> _RECORDS SUPPLIED_
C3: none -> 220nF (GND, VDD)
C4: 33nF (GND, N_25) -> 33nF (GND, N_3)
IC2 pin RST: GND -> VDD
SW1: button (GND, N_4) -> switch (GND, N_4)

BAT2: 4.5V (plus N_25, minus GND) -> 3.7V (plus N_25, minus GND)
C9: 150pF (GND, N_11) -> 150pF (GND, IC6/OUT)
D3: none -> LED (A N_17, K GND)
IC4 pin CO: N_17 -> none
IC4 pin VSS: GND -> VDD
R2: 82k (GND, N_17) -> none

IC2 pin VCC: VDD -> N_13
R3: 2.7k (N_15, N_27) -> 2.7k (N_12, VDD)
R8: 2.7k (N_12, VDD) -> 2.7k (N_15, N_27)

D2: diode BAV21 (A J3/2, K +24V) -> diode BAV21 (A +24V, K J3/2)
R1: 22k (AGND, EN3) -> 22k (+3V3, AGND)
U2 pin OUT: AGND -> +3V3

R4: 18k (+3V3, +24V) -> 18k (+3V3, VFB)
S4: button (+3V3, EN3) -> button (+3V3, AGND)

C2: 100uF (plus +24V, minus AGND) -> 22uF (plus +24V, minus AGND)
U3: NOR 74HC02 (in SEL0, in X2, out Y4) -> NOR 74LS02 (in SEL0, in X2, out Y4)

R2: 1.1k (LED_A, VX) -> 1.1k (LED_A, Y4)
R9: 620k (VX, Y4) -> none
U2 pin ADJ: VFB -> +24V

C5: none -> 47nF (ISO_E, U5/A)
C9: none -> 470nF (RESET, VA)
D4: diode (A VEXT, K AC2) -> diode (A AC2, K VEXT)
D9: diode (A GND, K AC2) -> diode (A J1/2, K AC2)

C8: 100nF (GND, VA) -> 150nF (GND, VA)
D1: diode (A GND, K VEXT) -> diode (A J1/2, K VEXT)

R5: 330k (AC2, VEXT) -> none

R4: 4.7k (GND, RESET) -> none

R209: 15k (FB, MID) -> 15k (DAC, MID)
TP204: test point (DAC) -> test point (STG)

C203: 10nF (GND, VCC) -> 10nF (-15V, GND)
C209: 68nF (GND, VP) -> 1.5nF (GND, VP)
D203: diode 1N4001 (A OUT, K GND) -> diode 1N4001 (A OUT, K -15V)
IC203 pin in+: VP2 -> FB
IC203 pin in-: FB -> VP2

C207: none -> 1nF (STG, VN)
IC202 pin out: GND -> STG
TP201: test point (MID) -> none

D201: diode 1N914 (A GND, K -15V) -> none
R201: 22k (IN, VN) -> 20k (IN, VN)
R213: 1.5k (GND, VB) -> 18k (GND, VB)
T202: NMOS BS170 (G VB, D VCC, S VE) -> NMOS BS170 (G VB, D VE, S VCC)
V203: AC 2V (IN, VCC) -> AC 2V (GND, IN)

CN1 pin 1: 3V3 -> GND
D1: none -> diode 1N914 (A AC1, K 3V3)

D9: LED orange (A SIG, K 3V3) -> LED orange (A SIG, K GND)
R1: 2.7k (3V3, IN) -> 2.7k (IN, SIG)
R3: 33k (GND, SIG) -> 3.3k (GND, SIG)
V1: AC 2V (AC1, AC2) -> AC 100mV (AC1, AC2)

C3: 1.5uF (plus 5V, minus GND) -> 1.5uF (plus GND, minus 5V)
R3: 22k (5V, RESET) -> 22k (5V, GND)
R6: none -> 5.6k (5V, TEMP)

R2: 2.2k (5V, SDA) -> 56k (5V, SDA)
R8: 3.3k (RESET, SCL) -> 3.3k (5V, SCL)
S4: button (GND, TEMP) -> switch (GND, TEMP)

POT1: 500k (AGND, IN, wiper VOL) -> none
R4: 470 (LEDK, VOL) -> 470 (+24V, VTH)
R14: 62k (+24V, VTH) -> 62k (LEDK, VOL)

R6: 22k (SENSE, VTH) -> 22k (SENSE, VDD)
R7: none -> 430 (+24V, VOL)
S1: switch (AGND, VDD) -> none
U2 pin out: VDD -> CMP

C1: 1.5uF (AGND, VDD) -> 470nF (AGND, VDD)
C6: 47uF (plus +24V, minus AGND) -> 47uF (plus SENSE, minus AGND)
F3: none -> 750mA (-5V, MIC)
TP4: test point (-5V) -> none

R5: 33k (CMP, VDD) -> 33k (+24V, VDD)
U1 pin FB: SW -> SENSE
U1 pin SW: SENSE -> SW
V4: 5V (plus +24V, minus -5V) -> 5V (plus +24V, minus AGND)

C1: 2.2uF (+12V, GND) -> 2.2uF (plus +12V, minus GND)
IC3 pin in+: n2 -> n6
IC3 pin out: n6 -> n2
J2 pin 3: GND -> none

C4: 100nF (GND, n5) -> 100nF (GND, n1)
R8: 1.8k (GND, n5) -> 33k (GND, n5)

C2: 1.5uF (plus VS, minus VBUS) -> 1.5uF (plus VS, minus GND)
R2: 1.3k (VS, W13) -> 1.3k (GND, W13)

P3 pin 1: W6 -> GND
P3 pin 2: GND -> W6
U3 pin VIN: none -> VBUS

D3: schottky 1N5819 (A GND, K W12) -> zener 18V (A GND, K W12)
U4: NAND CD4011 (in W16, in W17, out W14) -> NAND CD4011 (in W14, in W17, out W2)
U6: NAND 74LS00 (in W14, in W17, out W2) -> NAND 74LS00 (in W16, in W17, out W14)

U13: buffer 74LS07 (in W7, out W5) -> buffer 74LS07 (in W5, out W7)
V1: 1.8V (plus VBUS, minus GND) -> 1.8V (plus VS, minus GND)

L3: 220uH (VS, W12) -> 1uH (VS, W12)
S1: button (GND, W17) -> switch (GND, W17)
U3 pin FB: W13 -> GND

> _PROBLEM STATEMENT_
In the records, how many lines hold the word "TEMP"? Answer with the number and no other words.

> _ANSWER TO THE PROBLEM_
2